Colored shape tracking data
=== Section Start ===
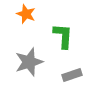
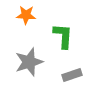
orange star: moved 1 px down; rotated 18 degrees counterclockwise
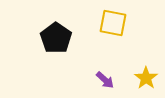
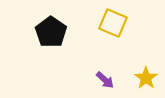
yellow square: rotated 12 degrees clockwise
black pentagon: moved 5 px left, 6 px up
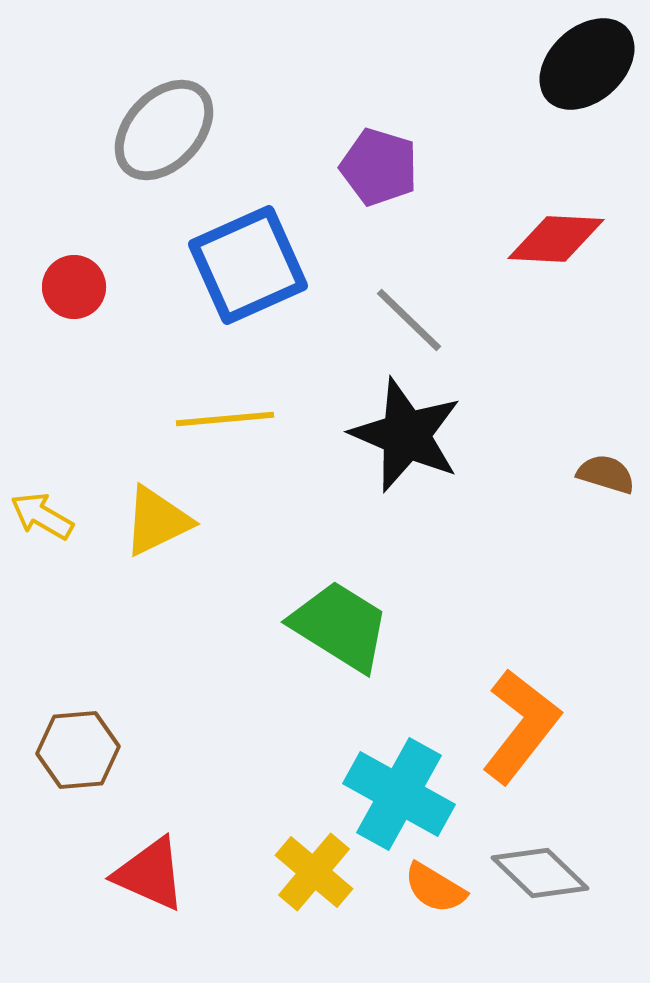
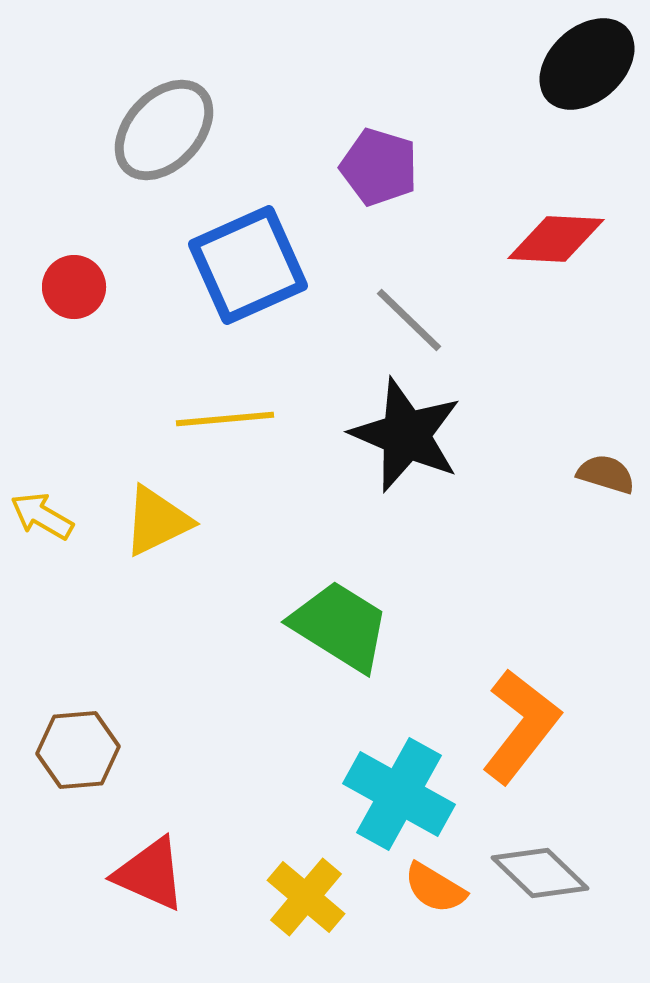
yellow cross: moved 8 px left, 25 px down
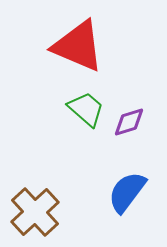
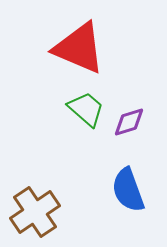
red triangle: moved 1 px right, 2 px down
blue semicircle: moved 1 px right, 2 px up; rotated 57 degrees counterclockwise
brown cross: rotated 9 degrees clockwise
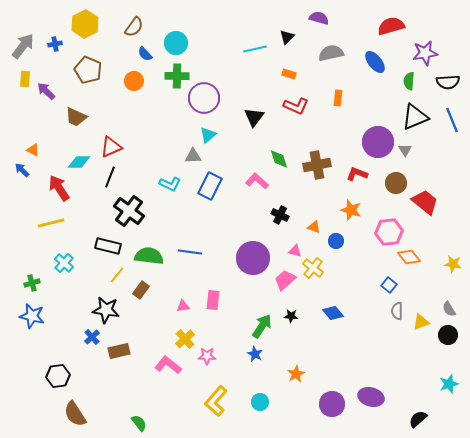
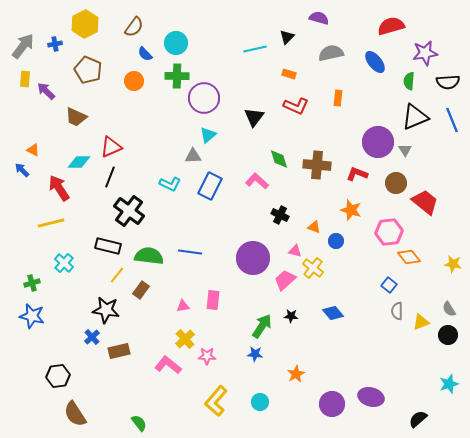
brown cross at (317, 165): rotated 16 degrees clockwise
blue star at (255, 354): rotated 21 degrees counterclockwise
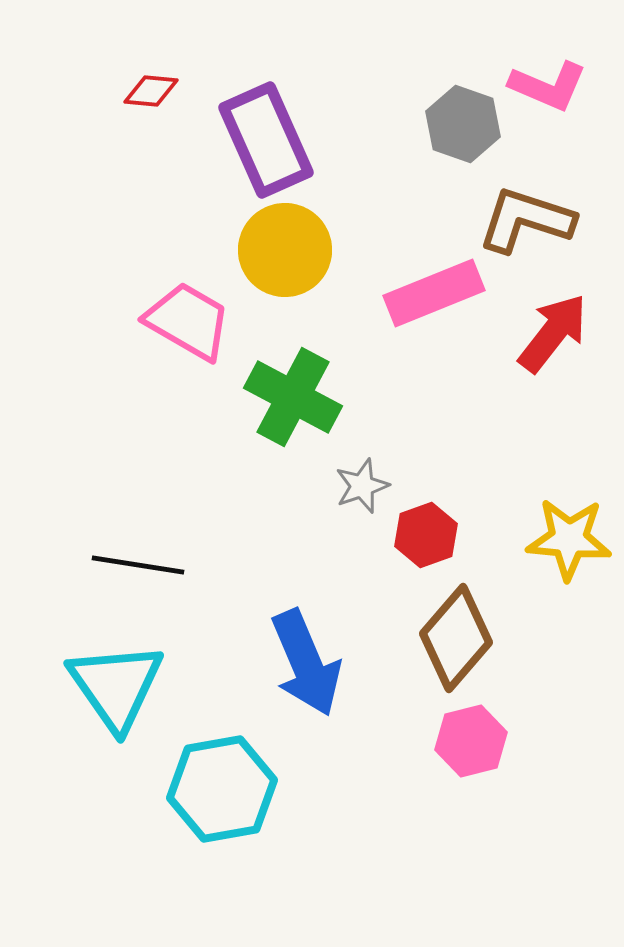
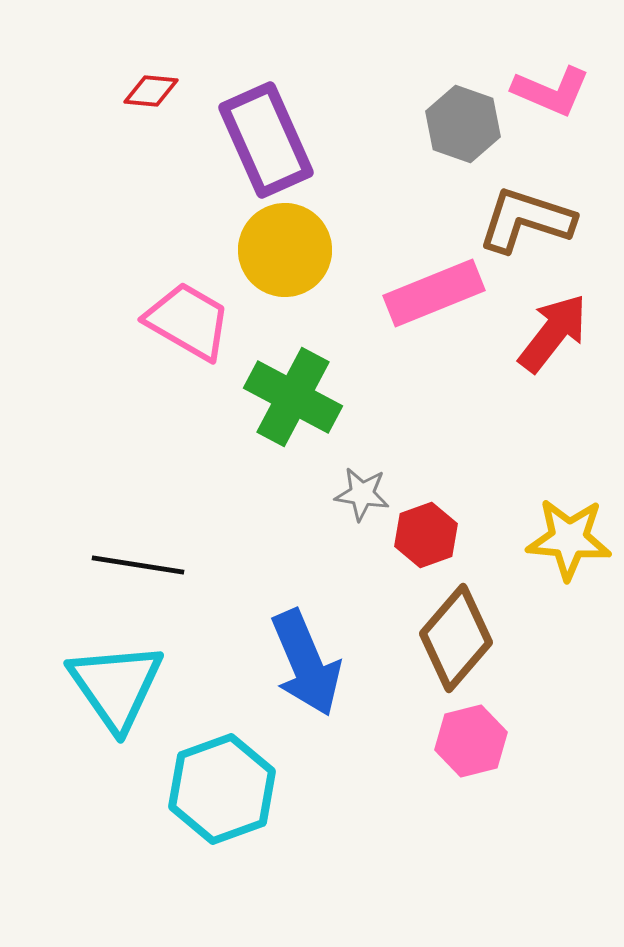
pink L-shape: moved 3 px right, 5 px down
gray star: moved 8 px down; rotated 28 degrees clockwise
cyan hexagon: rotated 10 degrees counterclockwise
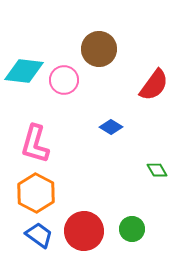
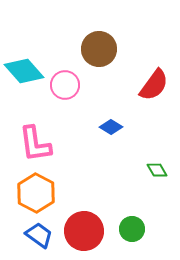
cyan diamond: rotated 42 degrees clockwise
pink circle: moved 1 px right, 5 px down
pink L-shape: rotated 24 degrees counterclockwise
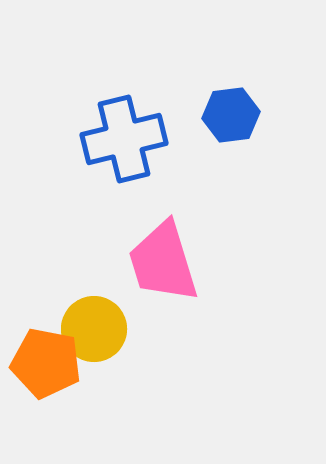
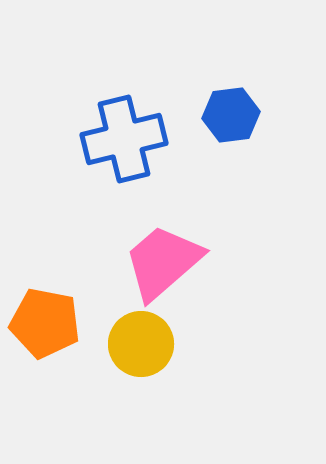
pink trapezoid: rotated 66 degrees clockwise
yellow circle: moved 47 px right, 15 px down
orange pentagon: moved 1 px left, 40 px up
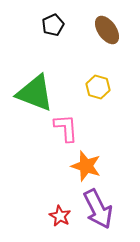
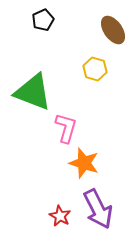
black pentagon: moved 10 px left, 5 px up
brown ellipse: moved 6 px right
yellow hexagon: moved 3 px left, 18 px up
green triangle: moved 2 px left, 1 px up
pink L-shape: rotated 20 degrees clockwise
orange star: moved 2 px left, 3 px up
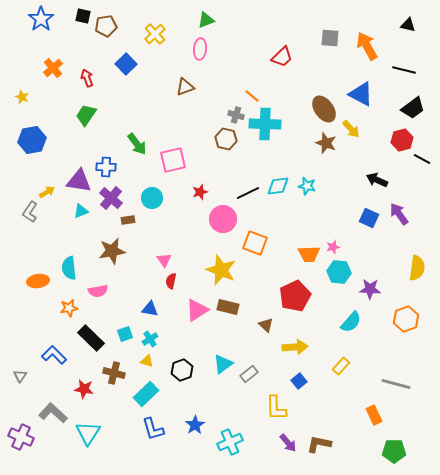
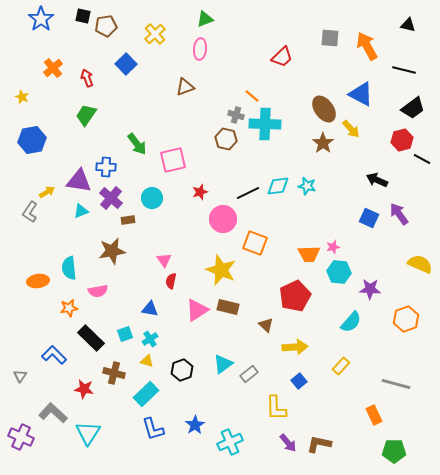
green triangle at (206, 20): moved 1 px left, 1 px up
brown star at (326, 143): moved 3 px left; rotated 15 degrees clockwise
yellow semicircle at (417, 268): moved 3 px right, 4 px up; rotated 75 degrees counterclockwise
=== Section End ===
Task objective. Copy exactly the lines from the one containing "yellow hexagon: moved 3 px left, 18 px up" through the last line of the records above, including both, and omit every picture.

Answer to the problem.
yellow hexagon: moved 3 px left, 18 px up
green triangle: moved 2 px left, 1 px up
pink L-shape: rotated 20 degrees clockwise
orange star: moved 2 px left, 3 px up
green triangle at (206, 20): moved 1 px left, 1 px up
brown star at (326, 143): moved 3 px left; rotated 15 degrees clockwise
yellow semicircle at (417, 268): moved 3 px right, 4 px up; rotated 75 degrees counterclockwise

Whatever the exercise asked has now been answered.